WORK INSTRUCTIONS
Restate the data below word for word. Leave the images out.

[AVAILABLE RECORDS Boundary: Start]

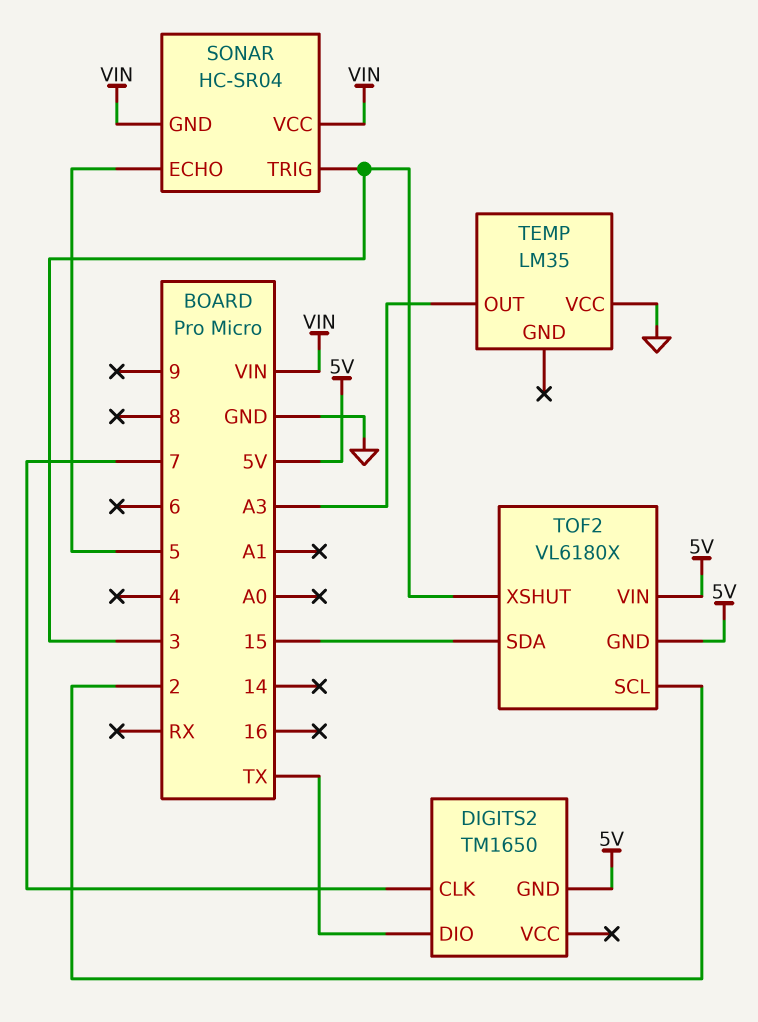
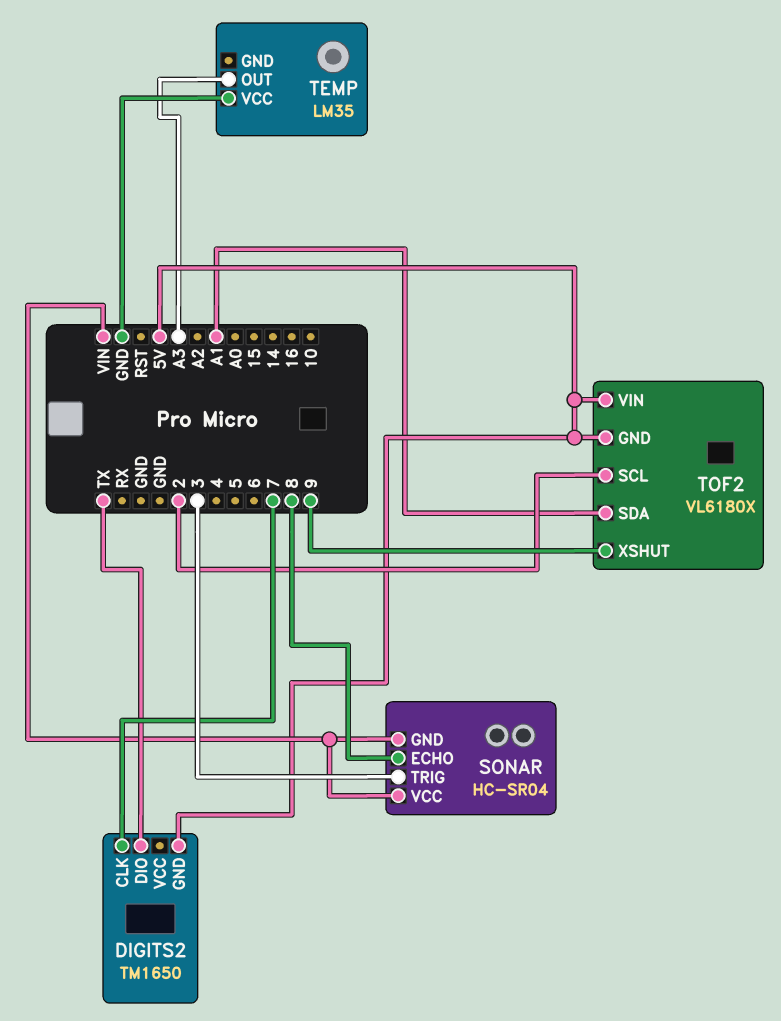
SONAR pin ECHO: 5 -> 8
TOF2 pin SDA: 15 -> A1
TOF2 pin XSHUT: 3 -> 9

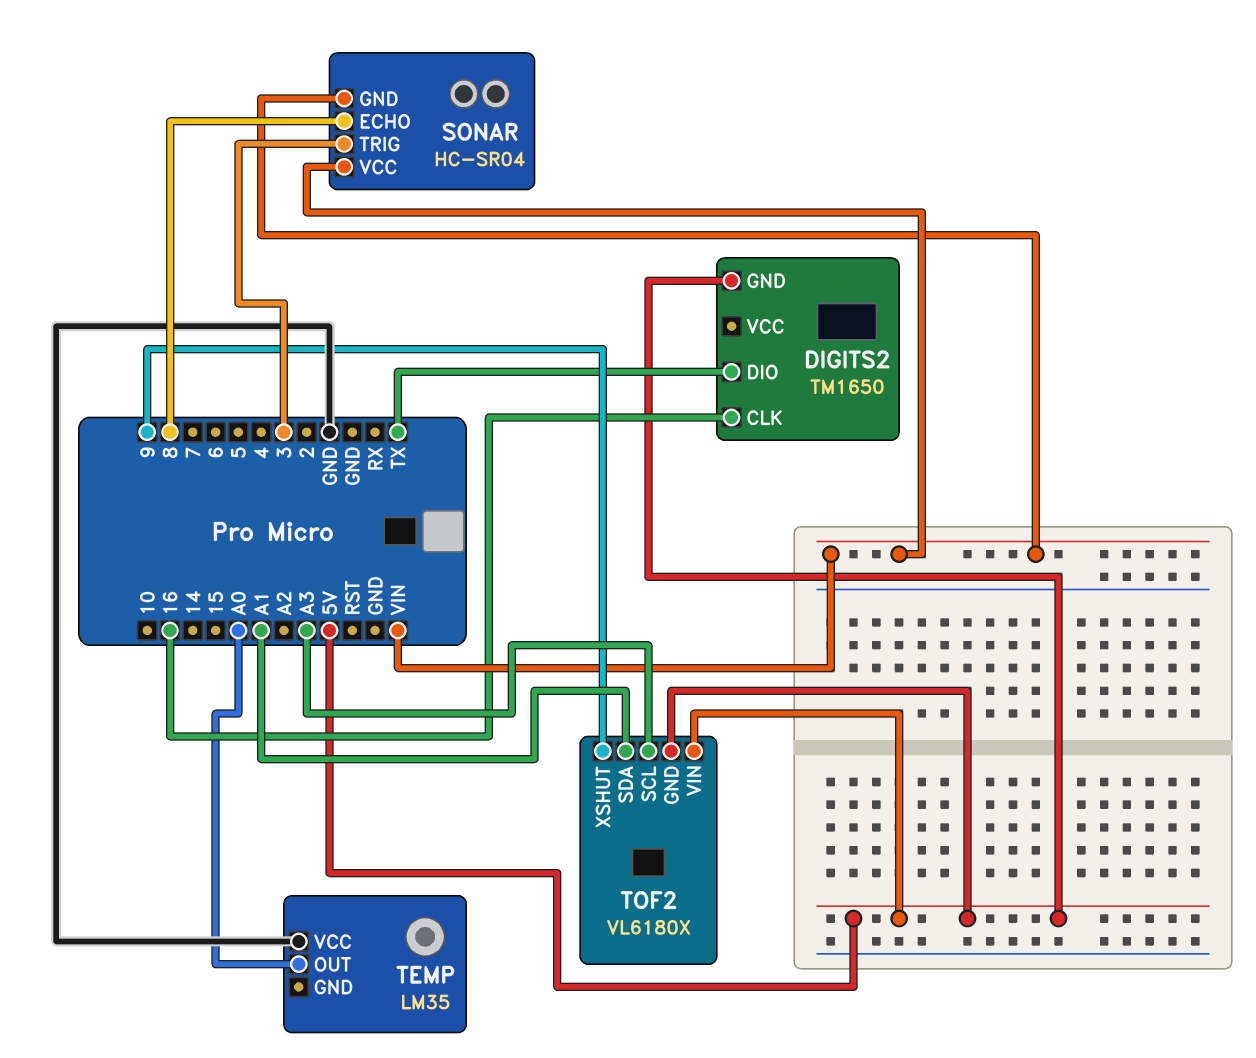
DIGITS2 pin CLK: 7 -> 16
TEMP pin OUT: A3 -> A0
TOF2 pin SCL: 2 -> A3

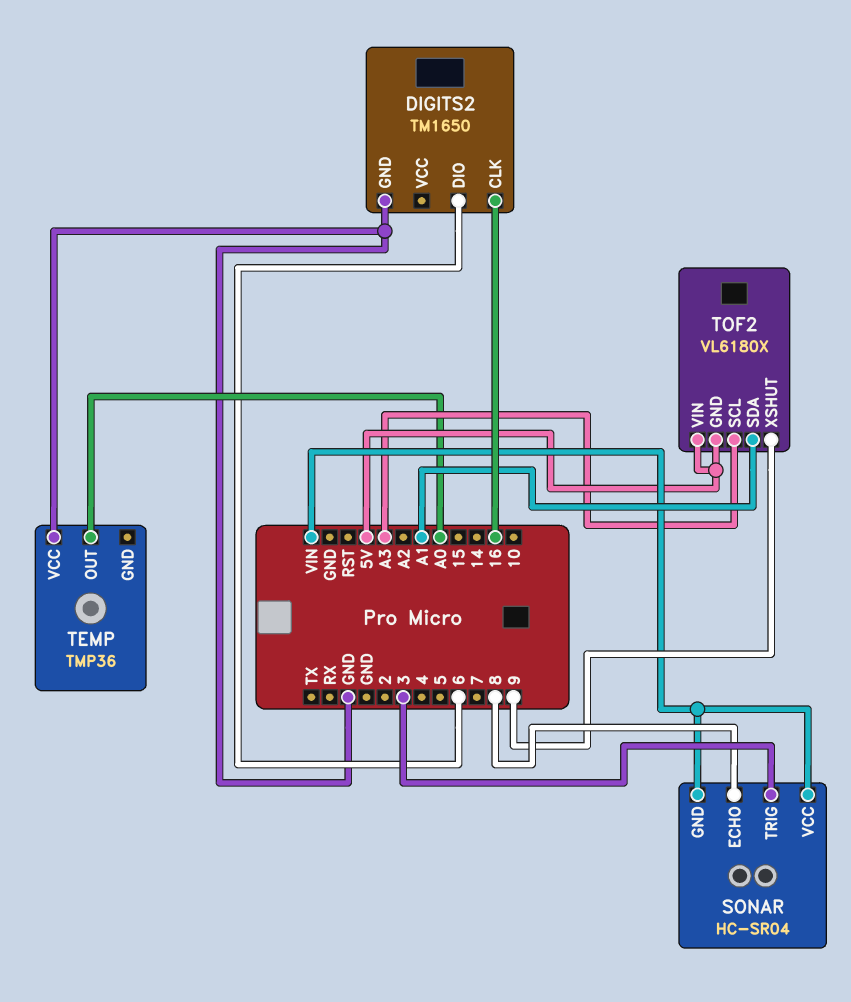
DIGITS2 pin DIO: TX -> 6
DIGITS2 pin GND: 5V -> GND
TEMP: LM35 -> TMP36

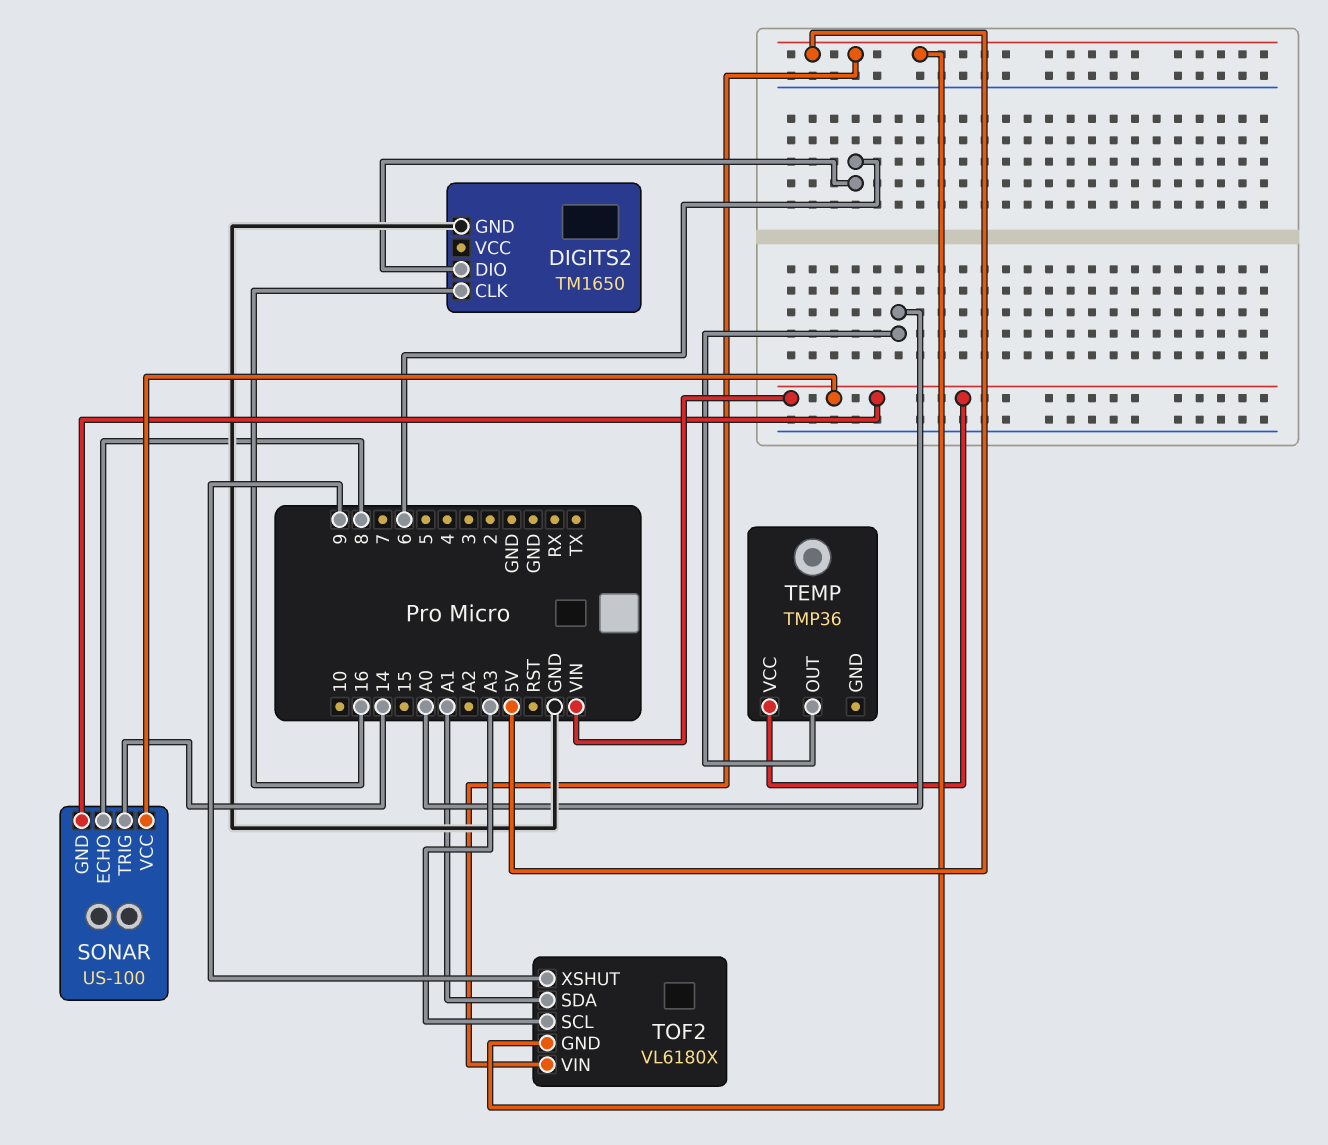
SONAR: HC-SR04 -> US-100
SONAR pin TRIG: 3 -> 14
TEMP pin VCC: GND -> VIN

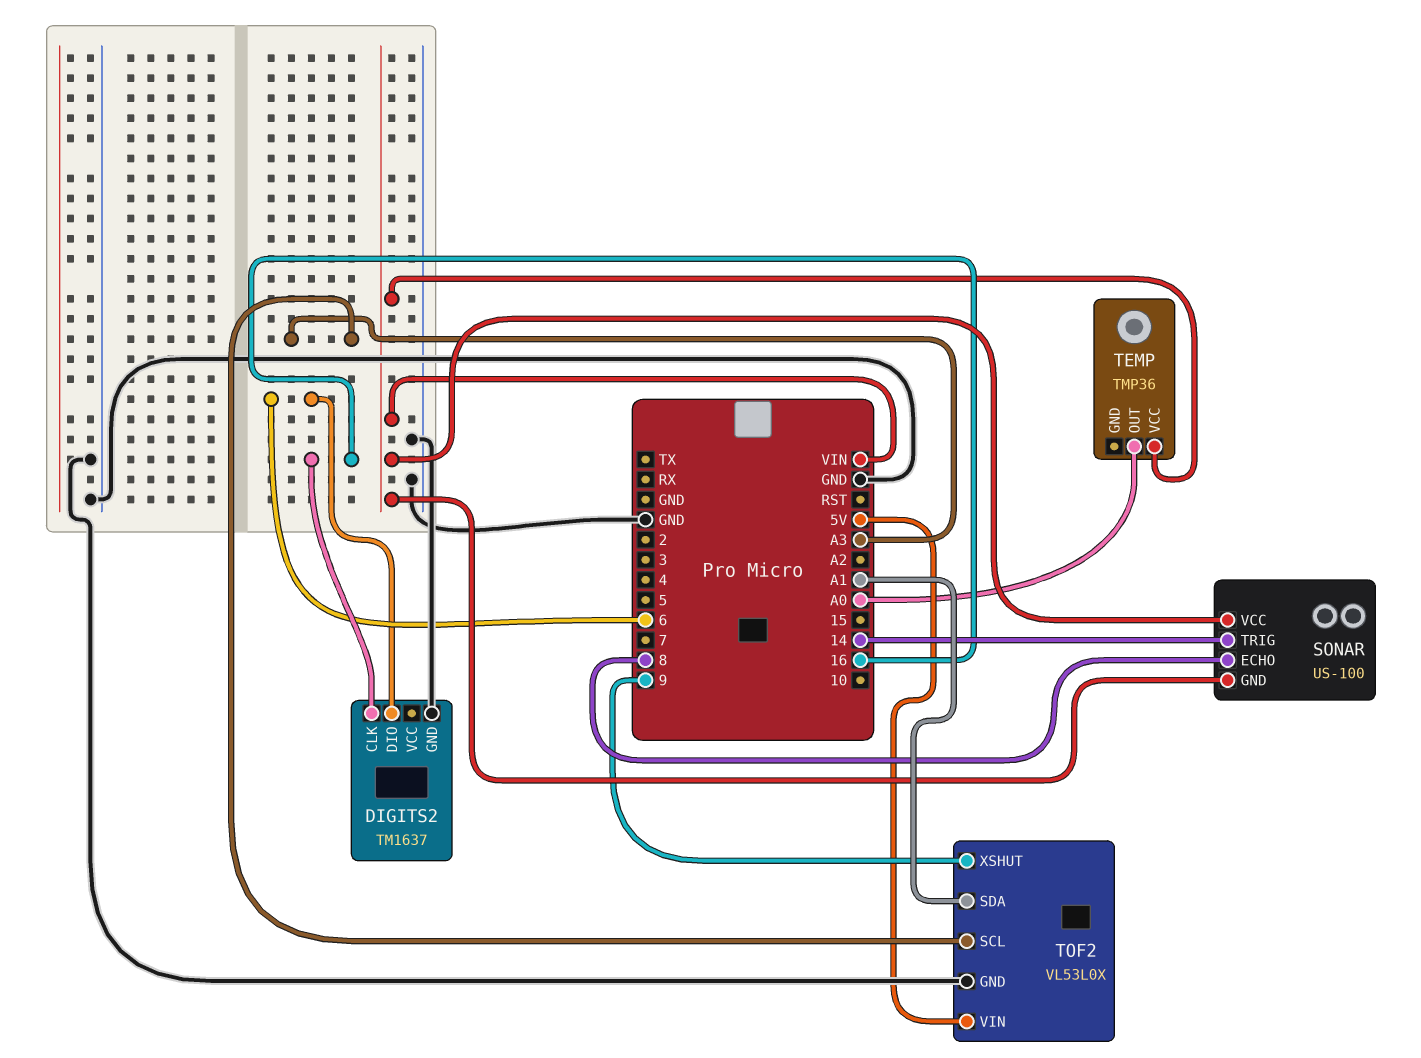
DIGITS2: TM1650 -> TM1637
TOF2: VL6180X -> VL53L0X
TOF2 pin GND: 5V -> GND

[AVAILABLE RECORDS Boundary: End]

RESPONSE
SONAR pin ECHO: 5 -> 8
TOF2 pin SDA: 15 -> A1
TOF2 pin XSHUT: 3 -> 9

DIGITS2 pin CLK: 7 -> 16
TEMP pin OUT: A3 -> A0
TOF2 pin SCL: 2 -> A3

DIGITS2 pin DIO: TX -> 6
DIGITS2 pin GND: 5V -> GND
TEMP: LM35 -> TMP36

SONAR: HC-SR04 -> US-100
SONAR pin TRIG: 3 -> 14
TEMP pin VCC: GND -> VIN

DIGITS2: TM1650 -> TM1637
TOF2: VL6180X -> VL53L0X
TOF2 pin GND: 5V -> GND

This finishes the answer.